(Recorded information Opens)
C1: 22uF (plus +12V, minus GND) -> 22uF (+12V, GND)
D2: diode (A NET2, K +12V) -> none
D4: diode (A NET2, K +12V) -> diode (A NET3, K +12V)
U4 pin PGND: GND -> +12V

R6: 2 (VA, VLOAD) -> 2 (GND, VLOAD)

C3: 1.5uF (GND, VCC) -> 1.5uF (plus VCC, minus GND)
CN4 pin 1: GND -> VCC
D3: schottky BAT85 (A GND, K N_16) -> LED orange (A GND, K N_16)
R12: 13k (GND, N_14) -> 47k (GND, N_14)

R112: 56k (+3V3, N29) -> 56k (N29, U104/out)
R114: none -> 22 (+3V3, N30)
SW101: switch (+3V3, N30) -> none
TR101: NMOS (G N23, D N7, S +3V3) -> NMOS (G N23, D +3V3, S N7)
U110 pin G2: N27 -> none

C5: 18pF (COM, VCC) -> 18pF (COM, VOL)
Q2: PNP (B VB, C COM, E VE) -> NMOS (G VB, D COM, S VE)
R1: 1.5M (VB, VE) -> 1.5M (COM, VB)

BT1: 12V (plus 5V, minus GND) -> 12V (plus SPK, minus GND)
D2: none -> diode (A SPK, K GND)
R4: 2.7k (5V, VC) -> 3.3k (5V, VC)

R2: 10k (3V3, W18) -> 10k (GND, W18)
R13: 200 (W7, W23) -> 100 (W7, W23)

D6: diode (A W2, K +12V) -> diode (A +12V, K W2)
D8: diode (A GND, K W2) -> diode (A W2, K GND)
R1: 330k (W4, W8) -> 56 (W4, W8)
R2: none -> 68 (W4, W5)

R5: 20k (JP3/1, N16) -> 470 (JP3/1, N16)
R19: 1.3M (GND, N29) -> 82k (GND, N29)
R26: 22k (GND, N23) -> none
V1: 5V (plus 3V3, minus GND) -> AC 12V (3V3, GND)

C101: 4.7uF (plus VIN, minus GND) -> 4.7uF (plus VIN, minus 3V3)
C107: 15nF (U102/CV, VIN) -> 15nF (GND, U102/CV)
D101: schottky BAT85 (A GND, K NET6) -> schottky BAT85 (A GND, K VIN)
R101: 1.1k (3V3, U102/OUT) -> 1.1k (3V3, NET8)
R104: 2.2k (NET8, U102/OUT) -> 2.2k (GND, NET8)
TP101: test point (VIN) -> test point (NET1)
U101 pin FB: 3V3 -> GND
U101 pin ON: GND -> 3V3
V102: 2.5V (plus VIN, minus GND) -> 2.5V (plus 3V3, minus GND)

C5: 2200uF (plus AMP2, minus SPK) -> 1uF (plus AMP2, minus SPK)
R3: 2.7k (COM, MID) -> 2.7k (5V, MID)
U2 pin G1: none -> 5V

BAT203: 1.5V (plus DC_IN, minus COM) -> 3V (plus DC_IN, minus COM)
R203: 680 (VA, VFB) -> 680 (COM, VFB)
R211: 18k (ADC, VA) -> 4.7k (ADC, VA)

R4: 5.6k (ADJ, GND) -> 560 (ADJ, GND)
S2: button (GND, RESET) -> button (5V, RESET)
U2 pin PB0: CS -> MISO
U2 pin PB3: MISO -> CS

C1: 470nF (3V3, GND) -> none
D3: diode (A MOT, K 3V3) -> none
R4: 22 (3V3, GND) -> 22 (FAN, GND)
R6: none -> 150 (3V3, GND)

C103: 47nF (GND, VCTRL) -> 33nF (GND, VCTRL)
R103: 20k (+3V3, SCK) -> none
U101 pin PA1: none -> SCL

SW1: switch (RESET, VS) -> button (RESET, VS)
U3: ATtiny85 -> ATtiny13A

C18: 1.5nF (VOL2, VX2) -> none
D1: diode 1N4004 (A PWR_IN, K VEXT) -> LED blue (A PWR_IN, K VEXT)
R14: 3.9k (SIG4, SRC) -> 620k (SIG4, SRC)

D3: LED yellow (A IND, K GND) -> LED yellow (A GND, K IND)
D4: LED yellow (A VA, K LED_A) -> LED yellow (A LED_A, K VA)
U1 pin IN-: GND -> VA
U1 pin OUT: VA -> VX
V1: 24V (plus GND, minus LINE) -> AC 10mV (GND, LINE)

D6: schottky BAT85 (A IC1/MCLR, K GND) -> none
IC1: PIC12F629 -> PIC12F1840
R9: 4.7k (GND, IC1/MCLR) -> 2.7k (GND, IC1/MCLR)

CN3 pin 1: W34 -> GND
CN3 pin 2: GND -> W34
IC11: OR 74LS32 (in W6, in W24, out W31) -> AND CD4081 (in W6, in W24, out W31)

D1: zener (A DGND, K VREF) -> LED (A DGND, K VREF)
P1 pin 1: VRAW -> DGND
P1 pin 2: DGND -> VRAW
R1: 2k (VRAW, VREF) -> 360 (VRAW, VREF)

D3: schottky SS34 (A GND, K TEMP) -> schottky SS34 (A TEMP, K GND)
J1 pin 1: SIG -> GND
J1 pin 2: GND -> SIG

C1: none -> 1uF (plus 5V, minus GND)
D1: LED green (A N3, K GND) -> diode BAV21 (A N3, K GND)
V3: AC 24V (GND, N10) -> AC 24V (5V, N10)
(Recorded information Closes)
Exercise objective: From the opening line of the data above through the line that contains "C3: 1.5uF (GND, VCC)", please print each line as it stands and only those lines.

Your response:
C1: 22uF (plus +12V, minus GND) -> 22uF (+12V, GND)
D2: diode (A NET2, K +12V) -> none
D4: diode (A NET2, K +12V) -> diode (A NET3, K +12V)
U4 pin PGND: GND -> +12V

R6: 2 (VA, VLOAD) -> 2 (GND, VLOAD)

C3: 1.5uF (GND, VCC) -> 1.5uF (plus VCC, minus GND)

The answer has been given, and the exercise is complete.